Work to be completed: Below are the entries. Print only the lines starting at the one with "R9: none -> 680k (LX, VIN)" and ending at the one with "U1: TPS61040 -> SX1308", exactly, with no pictures.

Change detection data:
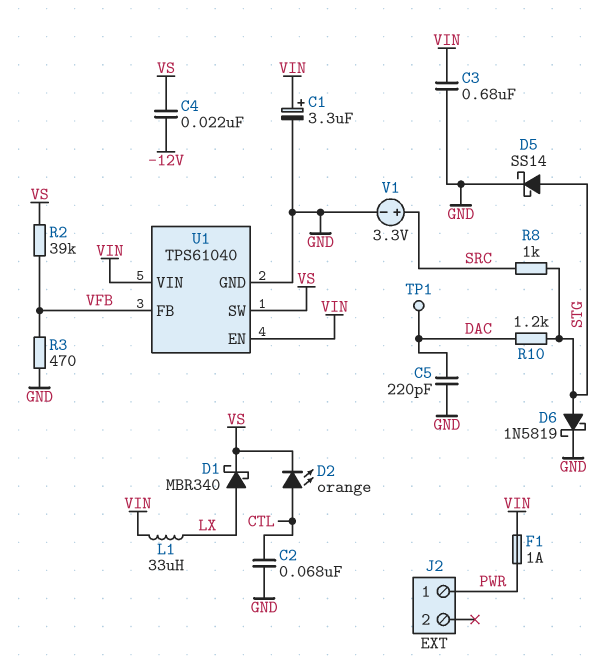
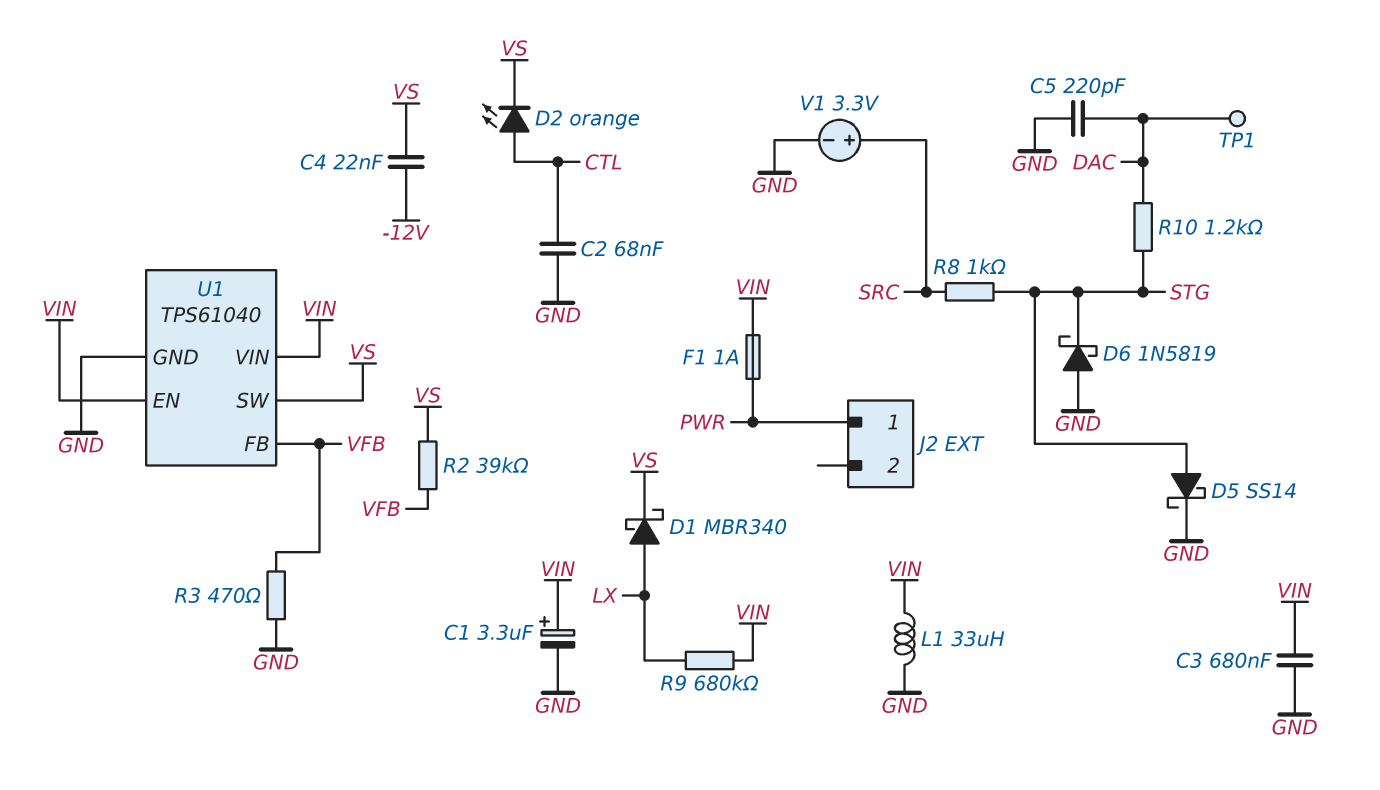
D6: schottky 1N5819 (A STG, K GND) -> schottky 1N5819 (A GND, K STG)
L1: 33uH (LX, VIN) -> 33uH (GND, VIN)
R9: none -> 680k (LX, VIN)

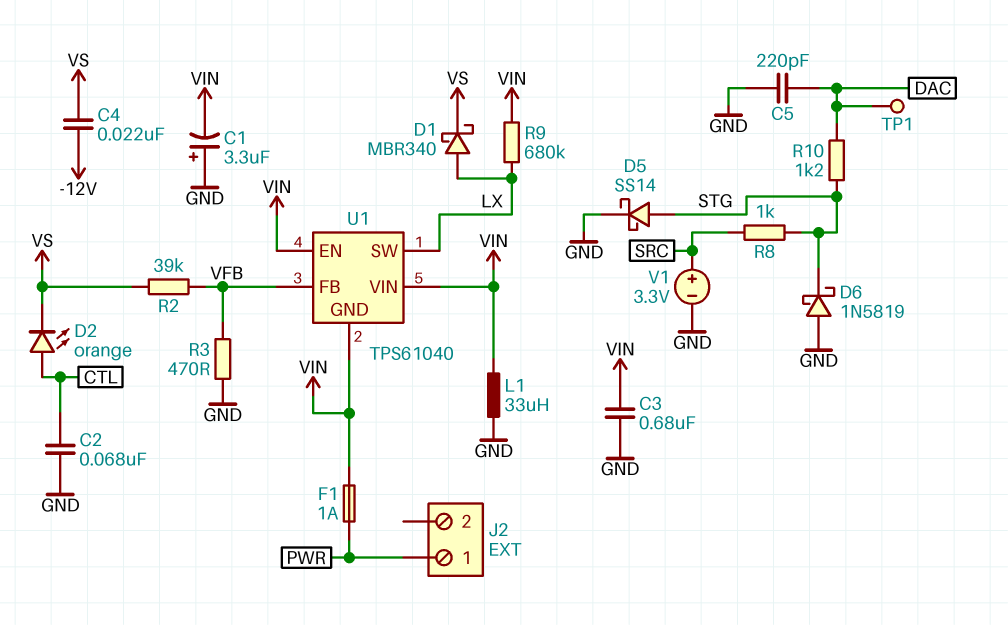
C1: 3.3uF (plus VIN, minus GND) -> 3.3uF (plus GND, minus VIN)
U1 pin GND: GND -> VIN
U1 pin SW: VS -> LX

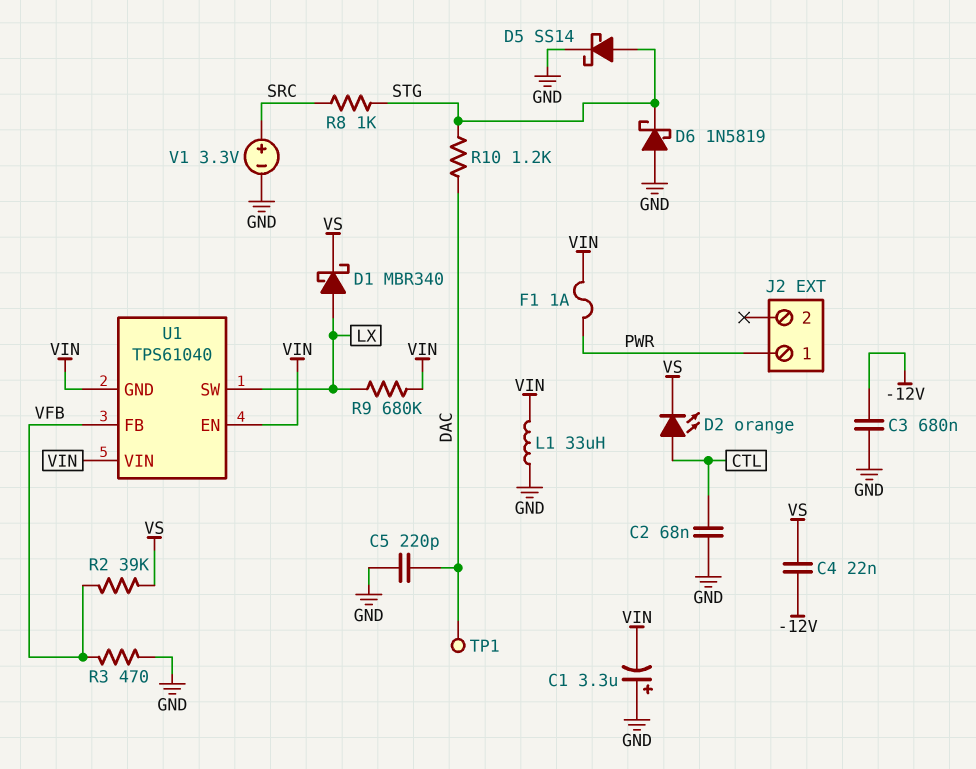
C3: 680nF (GND, VIN) -> 680nF (-12V, GND)

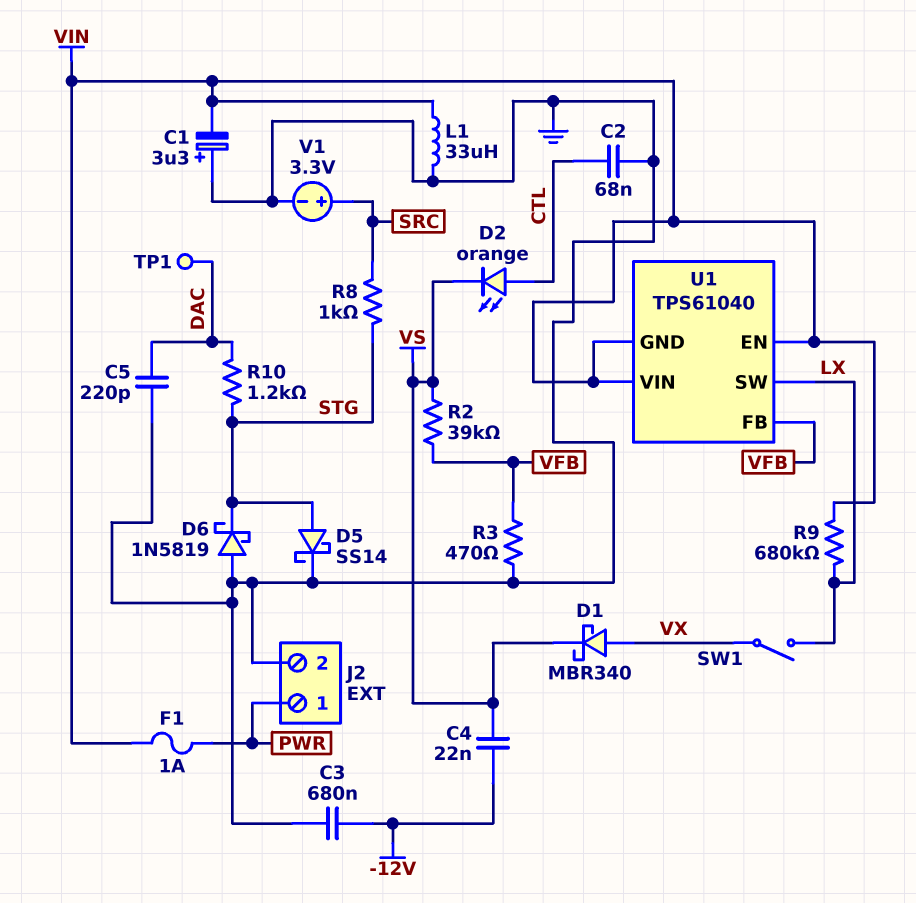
D1: schottky MBR340 (A LX, K VS) -> schottky MBR340 (A VX, K VS)
J2 pin 2: none -> GND
SW1: none -> switch (LX, VX)

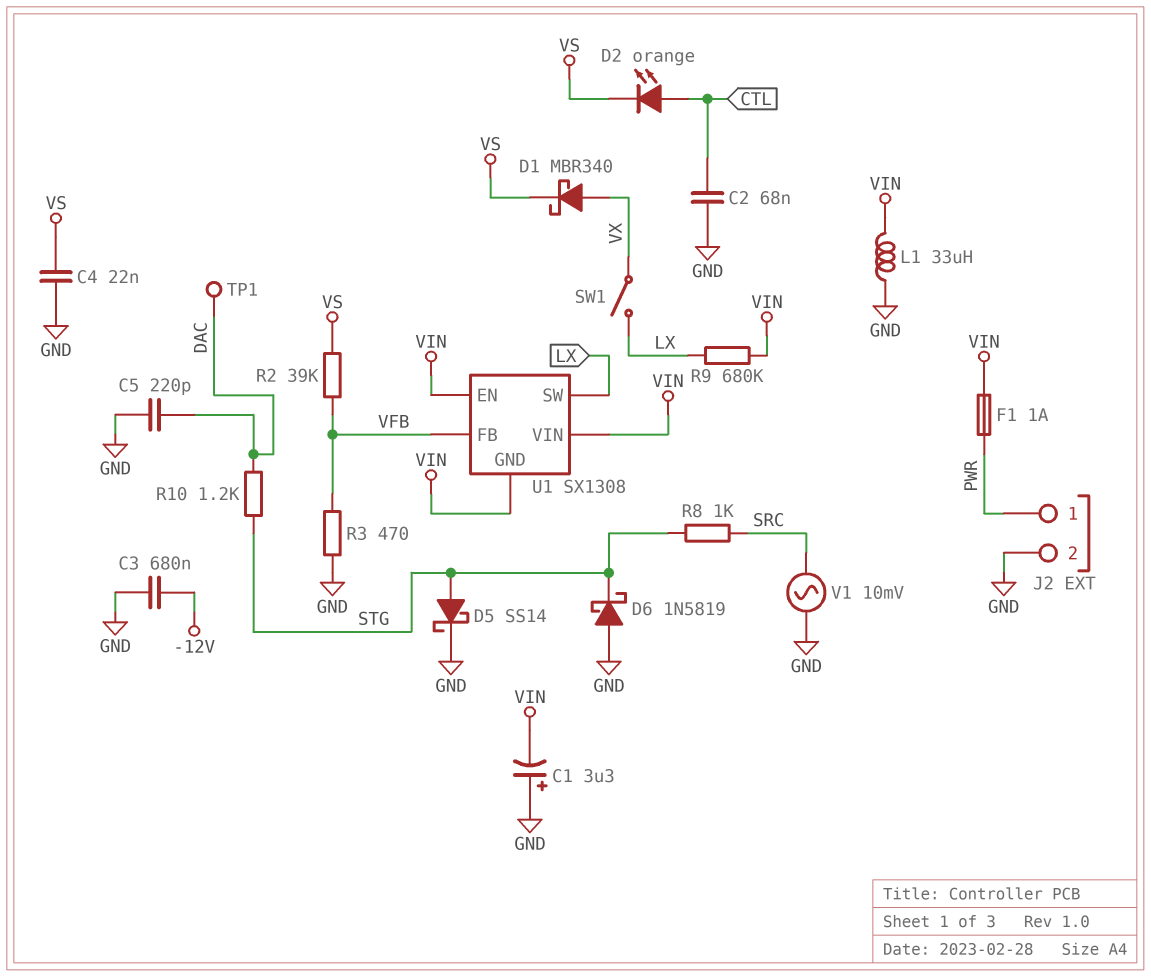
C4: 22nF (-12V, VS) -> 22nF (GND, VS)
U1: TPS61040 -> SX1308
V1: 3.3V (plus SRC, minus GND) -> AC 10mV (GND, SRC)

Result of this task:
R9: none -> 680k (LX, VIN)

C1: 3.3uF (plus VIN, minus GND) -> 3.3uF (plus GND, minus VIN)
U1 pin GND: GND -> VIN
U1 pin SW: VS -> LX

C3: 680nF (GND, VIN) -> 680nF (-12V, GND)

D1: schottky MBR340 (A LX, K VS) -> schottky MBR340 (A VX, K VS)
J2 pin 2: none -> GND
SW1: none -> switch (LX, VX)

C4: 22nF (-12V, VS) -> 22nF (GND, VS)
U1: TPS61040 -> SX1308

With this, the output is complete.